_INPUT DATA_

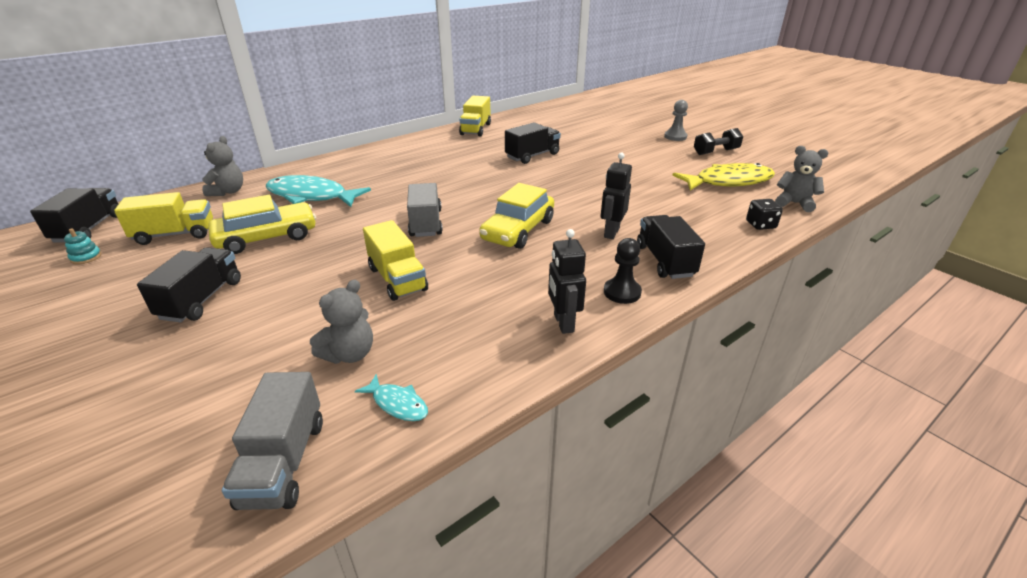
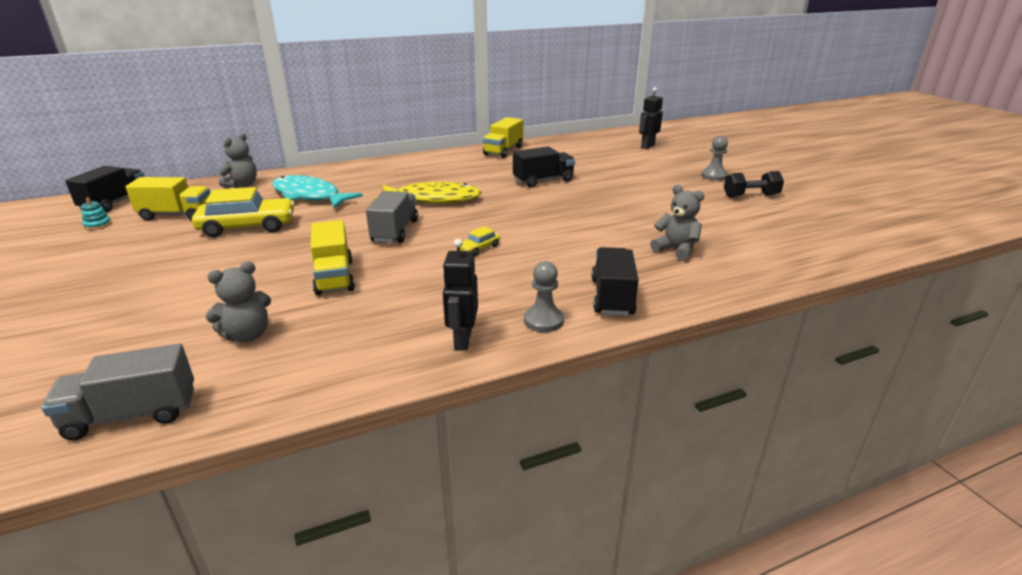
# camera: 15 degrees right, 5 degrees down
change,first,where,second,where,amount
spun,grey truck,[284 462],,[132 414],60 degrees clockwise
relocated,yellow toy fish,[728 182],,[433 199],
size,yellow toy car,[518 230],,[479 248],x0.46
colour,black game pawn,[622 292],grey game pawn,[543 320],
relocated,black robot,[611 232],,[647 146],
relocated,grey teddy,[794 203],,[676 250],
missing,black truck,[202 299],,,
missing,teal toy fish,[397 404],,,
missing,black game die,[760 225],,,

_EXERCISE OBJECTIVE_
Give the number of lines above that hold "game", with no other words.

_ANSWER TO THIS EXERCISE_
2